* _What to work on_:
Of the entries that follow, how many lines hold the word "none"? Reply with the number only.

* _Entries shown_:
····················

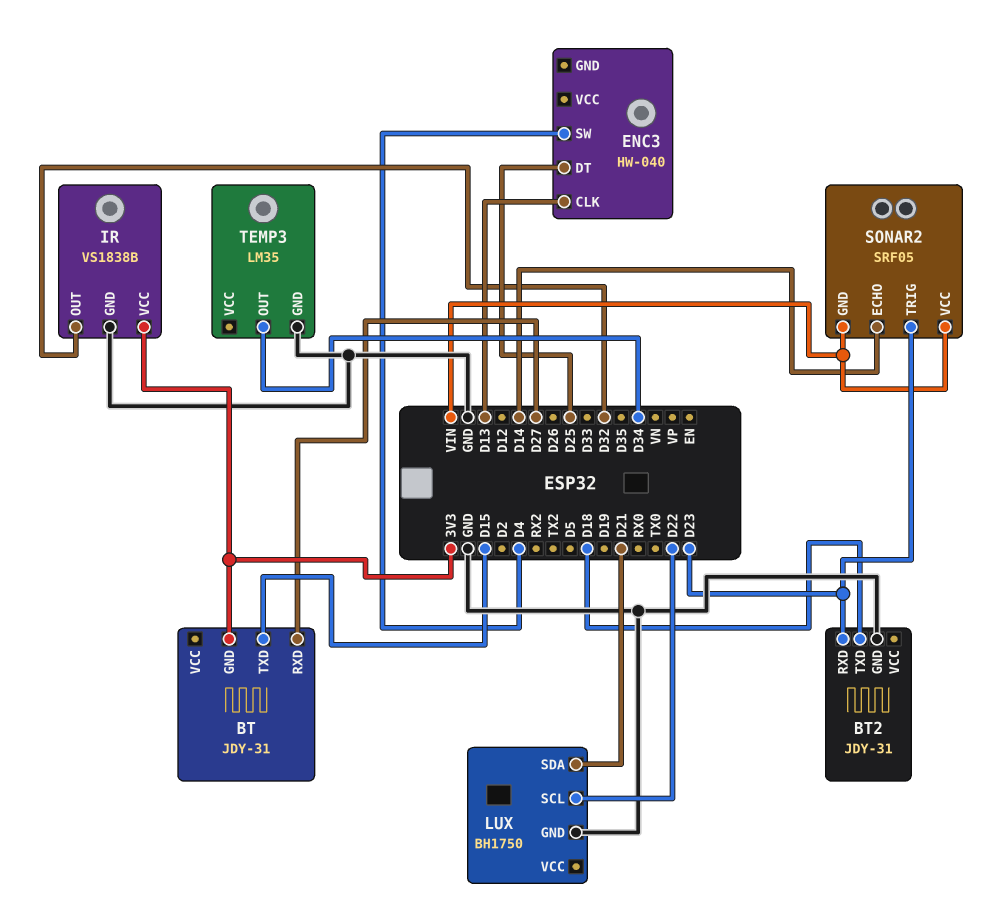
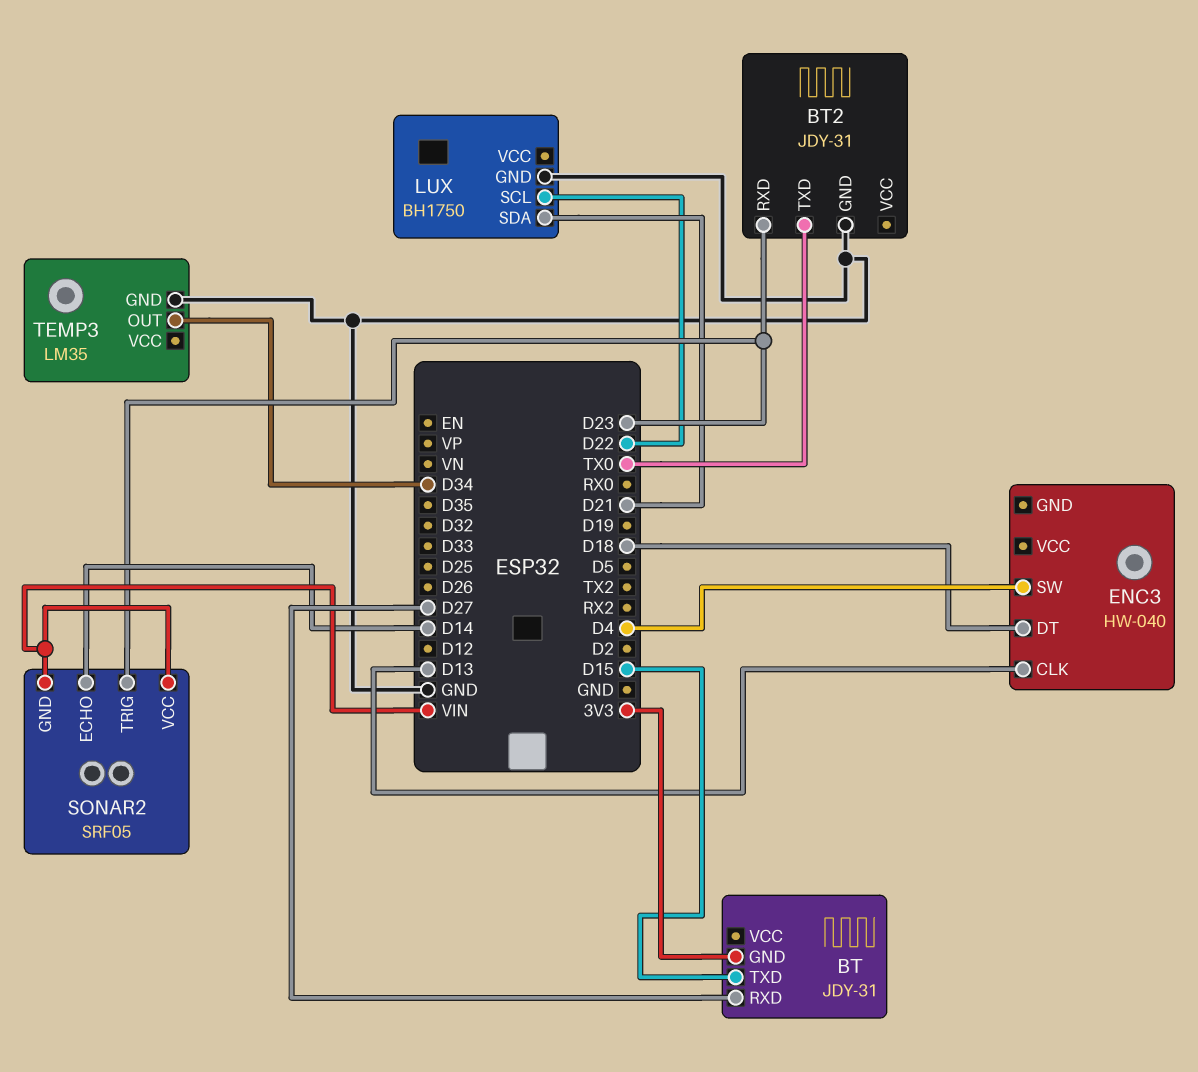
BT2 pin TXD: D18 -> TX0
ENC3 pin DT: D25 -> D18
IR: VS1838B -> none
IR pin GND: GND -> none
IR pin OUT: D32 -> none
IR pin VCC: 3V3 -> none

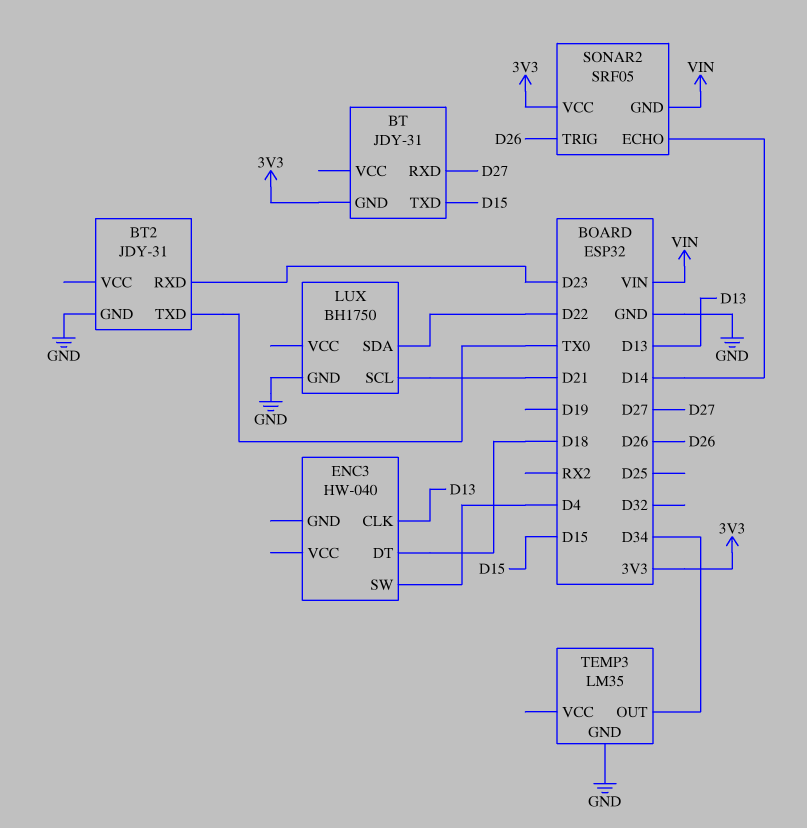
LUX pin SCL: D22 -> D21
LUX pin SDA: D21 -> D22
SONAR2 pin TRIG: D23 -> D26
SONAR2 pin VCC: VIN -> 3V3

····················

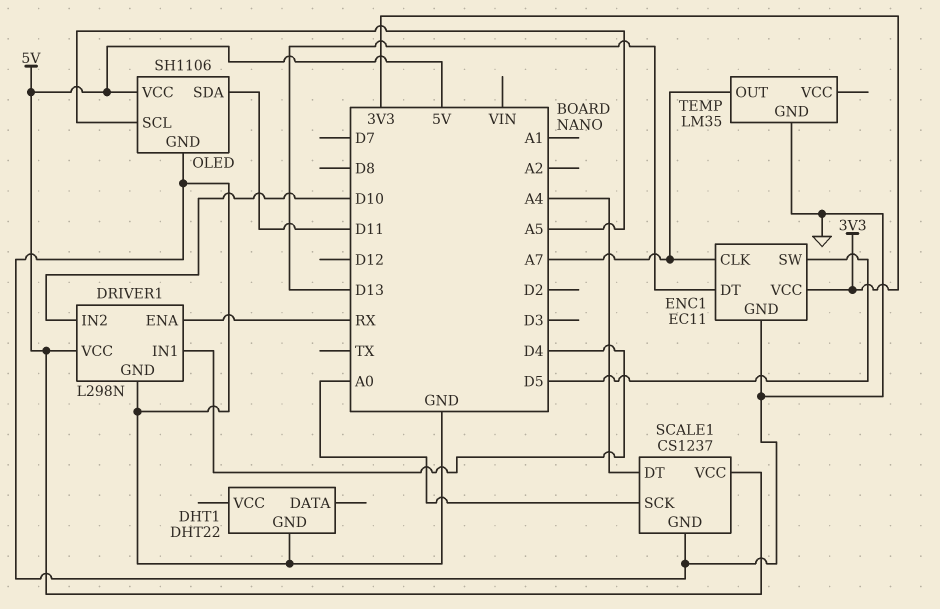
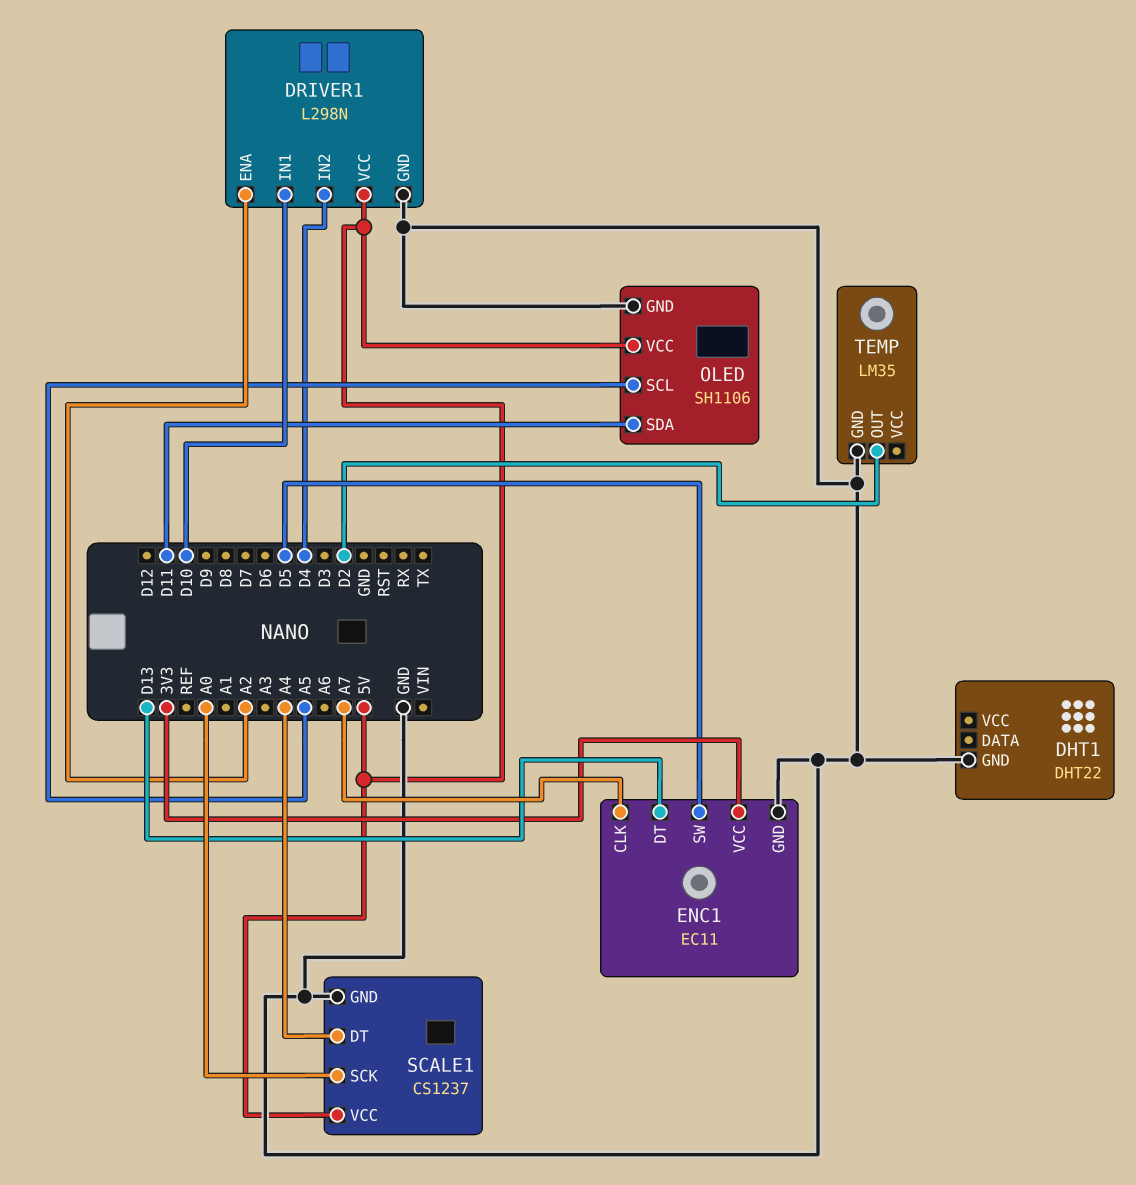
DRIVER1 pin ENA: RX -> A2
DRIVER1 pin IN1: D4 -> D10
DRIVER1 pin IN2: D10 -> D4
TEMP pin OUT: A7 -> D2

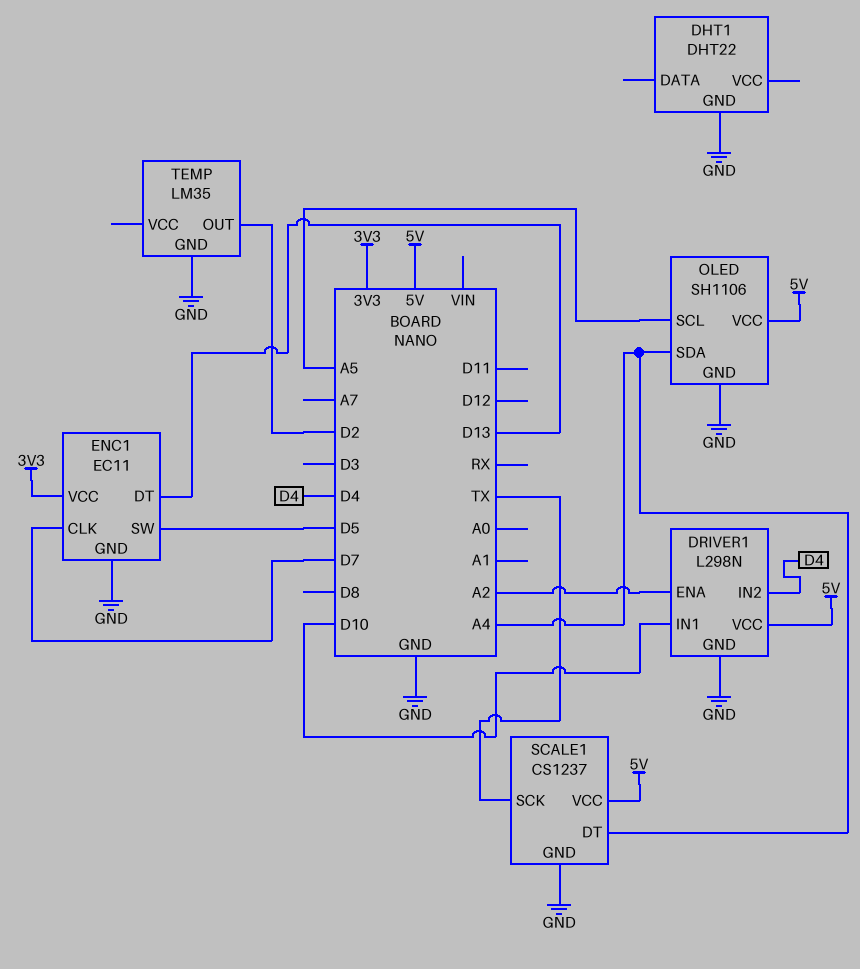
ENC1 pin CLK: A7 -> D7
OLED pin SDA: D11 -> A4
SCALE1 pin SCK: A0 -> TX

····················

* _Result of the exercise_:
4